------ Material to process
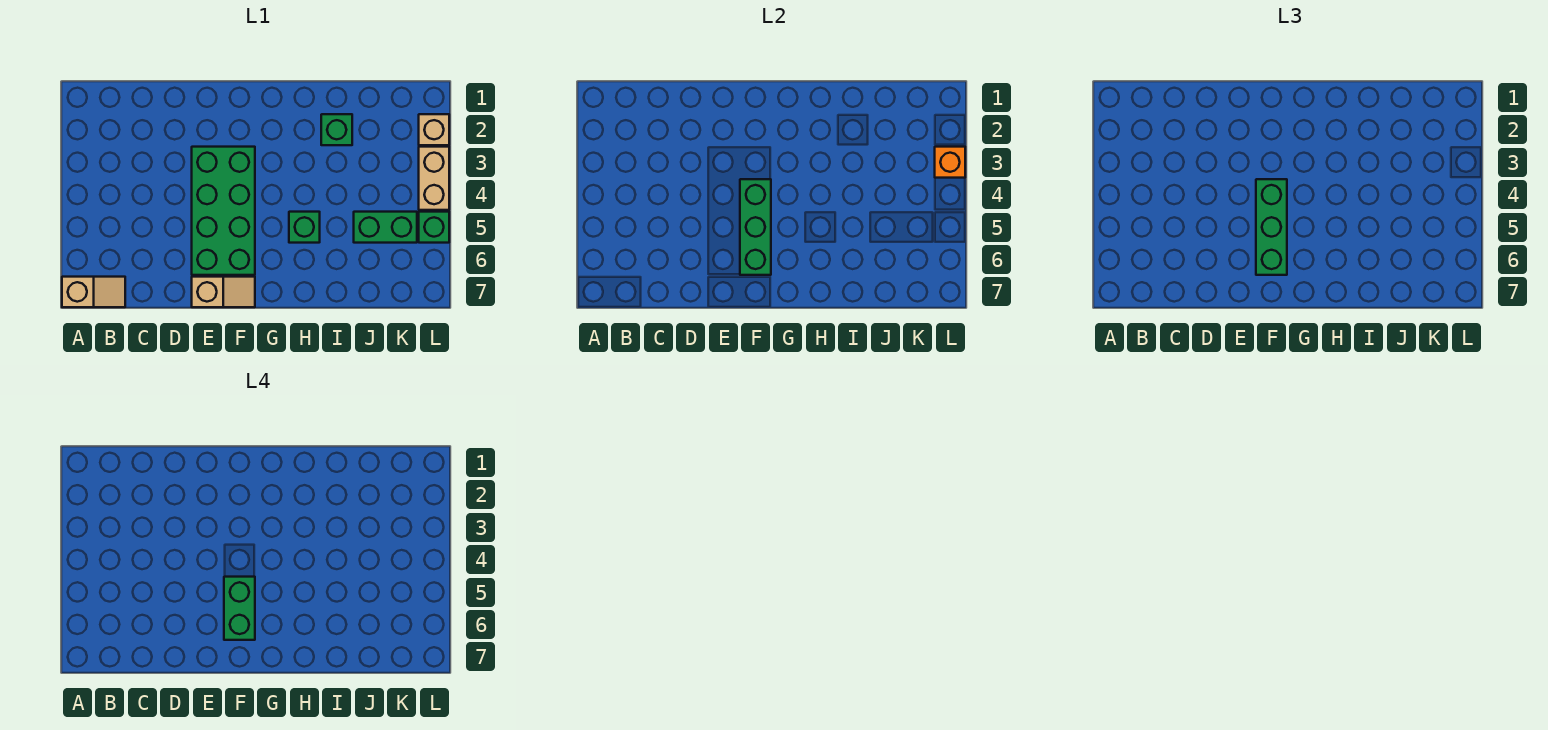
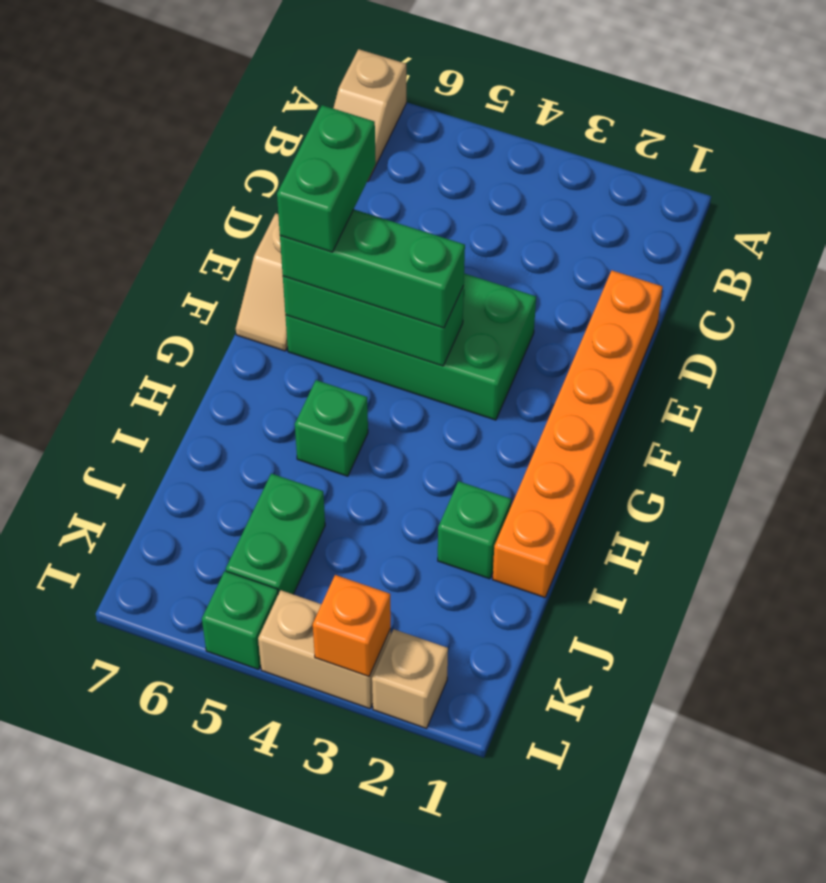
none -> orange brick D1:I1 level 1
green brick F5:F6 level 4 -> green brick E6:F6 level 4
------------
------ Material to process
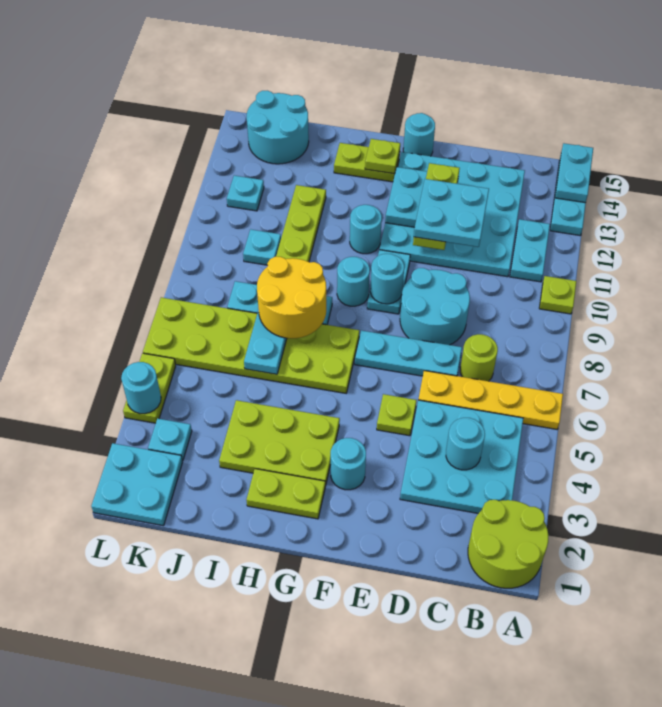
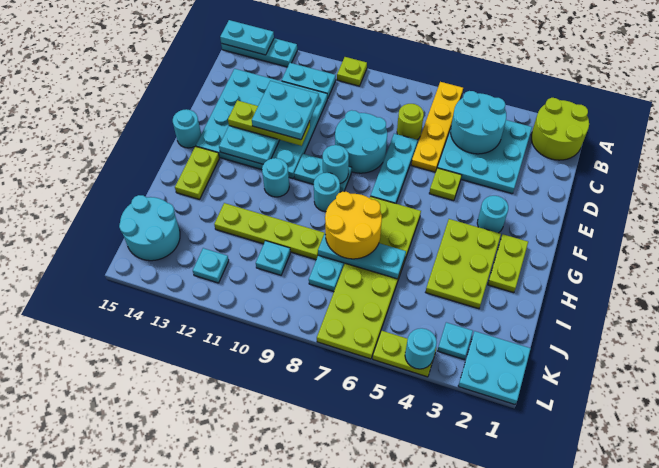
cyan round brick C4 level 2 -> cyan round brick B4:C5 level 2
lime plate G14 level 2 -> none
------------
— To do —
Read the listing. Report every line that includes the word "brick".

— Written response —
none -> orange brick D1:I1 level 1
green brick F5:F6 level 4 -> green brick E6:F6 level 4
cyan round brick C4 level 2 -> cyan round brick B4:C5 level 2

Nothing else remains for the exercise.